What this task involves: Count the lines in the records that contain the string "time", and reply with the number alone.

Dataset items:
● ● ● ●

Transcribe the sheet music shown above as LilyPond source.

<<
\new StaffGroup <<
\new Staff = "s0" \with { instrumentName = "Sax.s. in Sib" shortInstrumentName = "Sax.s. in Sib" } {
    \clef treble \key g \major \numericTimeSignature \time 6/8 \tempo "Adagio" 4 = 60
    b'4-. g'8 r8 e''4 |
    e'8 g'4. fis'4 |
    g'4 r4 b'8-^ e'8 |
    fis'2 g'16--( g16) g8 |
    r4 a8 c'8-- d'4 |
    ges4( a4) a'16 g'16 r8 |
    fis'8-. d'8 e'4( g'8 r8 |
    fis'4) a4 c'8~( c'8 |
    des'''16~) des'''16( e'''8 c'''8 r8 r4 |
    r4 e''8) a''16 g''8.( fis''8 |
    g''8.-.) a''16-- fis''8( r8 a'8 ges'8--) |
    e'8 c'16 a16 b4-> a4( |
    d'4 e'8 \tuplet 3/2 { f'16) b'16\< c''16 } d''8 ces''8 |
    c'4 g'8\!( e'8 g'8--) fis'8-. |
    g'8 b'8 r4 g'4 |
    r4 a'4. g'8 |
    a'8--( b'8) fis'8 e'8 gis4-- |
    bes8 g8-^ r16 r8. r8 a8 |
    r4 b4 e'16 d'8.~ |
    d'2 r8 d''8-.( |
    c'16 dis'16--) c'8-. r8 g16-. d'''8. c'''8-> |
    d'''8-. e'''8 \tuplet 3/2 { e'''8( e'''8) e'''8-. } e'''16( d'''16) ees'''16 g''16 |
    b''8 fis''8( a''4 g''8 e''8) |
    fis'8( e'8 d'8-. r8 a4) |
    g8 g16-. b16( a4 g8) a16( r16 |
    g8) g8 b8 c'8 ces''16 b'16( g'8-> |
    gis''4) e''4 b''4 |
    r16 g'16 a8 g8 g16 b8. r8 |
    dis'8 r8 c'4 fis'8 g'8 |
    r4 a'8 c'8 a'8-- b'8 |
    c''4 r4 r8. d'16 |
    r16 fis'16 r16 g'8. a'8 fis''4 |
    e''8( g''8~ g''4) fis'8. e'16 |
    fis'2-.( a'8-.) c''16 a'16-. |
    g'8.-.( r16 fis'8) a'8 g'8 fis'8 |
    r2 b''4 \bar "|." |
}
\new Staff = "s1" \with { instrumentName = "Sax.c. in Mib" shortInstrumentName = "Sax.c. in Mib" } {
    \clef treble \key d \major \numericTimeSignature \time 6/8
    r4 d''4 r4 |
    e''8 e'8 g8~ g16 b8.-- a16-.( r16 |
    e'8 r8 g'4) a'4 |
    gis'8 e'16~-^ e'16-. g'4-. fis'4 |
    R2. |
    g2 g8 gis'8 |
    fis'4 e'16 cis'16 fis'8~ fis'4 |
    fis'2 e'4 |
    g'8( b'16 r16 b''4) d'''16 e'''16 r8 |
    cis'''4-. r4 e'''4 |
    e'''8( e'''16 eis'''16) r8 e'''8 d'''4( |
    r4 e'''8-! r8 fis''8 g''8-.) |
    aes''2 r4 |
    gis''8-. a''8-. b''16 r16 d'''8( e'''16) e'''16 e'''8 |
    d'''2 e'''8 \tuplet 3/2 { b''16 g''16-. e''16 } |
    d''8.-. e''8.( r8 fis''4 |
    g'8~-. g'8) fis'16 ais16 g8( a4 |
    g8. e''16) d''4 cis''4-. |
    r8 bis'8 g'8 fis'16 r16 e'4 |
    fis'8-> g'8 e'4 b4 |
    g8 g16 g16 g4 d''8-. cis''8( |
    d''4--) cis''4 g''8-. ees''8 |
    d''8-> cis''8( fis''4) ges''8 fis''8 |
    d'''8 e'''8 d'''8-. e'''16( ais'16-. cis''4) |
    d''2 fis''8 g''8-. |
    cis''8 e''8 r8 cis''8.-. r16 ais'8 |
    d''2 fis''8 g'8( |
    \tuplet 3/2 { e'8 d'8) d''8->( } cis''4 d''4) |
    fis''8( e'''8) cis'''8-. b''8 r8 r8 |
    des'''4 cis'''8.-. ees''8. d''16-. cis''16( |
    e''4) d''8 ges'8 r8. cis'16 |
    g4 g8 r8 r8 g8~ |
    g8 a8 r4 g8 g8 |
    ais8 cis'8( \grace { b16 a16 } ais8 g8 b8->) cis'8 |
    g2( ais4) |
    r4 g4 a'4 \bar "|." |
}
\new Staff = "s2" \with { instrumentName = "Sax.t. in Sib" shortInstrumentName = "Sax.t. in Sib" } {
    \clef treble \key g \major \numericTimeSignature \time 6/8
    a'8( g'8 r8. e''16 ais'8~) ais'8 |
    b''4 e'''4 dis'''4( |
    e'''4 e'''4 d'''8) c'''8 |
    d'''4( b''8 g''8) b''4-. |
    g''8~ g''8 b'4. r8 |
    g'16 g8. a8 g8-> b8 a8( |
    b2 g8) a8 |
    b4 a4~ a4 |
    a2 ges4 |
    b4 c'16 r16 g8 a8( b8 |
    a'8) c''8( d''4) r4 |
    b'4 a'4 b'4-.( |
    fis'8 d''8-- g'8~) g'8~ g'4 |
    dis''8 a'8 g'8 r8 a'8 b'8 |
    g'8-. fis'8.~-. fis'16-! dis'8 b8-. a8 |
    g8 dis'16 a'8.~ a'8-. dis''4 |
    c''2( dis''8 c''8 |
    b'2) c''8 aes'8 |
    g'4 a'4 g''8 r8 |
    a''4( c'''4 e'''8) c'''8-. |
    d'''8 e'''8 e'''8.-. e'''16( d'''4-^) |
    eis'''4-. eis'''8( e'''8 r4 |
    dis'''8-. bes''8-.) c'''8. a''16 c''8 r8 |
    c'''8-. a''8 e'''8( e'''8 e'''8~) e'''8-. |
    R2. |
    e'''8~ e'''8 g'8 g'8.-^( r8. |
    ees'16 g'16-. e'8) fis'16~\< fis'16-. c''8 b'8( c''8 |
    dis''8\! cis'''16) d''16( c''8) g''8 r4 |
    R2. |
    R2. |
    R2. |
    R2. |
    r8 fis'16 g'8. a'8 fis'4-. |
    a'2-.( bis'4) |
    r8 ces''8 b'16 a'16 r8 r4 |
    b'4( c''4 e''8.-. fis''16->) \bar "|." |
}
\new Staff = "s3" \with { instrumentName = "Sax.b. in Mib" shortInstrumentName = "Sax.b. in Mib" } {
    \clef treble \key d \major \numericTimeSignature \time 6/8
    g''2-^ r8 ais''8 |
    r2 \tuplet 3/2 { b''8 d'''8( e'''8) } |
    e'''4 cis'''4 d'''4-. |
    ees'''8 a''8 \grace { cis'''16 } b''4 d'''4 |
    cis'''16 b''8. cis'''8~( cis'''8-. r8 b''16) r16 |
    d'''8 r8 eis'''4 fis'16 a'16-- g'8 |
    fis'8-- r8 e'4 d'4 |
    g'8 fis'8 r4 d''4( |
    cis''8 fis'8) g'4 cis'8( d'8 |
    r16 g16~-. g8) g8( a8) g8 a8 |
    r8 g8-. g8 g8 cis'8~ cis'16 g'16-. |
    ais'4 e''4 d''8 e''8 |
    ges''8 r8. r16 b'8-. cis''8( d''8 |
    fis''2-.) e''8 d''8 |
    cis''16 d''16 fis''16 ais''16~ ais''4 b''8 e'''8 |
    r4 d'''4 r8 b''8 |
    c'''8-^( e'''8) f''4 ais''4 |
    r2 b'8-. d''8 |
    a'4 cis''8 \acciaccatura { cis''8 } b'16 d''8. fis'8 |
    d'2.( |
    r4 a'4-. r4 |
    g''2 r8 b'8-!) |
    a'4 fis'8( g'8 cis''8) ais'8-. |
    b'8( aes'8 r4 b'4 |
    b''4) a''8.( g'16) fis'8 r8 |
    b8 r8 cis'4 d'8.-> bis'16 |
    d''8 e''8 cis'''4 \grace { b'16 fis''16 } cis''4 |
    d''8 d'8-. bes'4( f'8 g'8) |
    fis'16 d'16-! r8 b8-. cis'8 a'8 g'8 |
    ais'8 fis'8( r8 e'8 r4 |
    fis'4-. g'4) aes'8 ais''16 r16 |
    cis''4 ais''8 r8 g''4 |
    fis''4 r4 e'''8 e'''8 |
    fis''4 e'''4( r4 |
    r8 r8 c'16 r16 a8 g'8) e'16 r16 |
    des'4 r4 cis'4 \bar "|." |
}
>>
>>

● ● ● ●

Final result: 4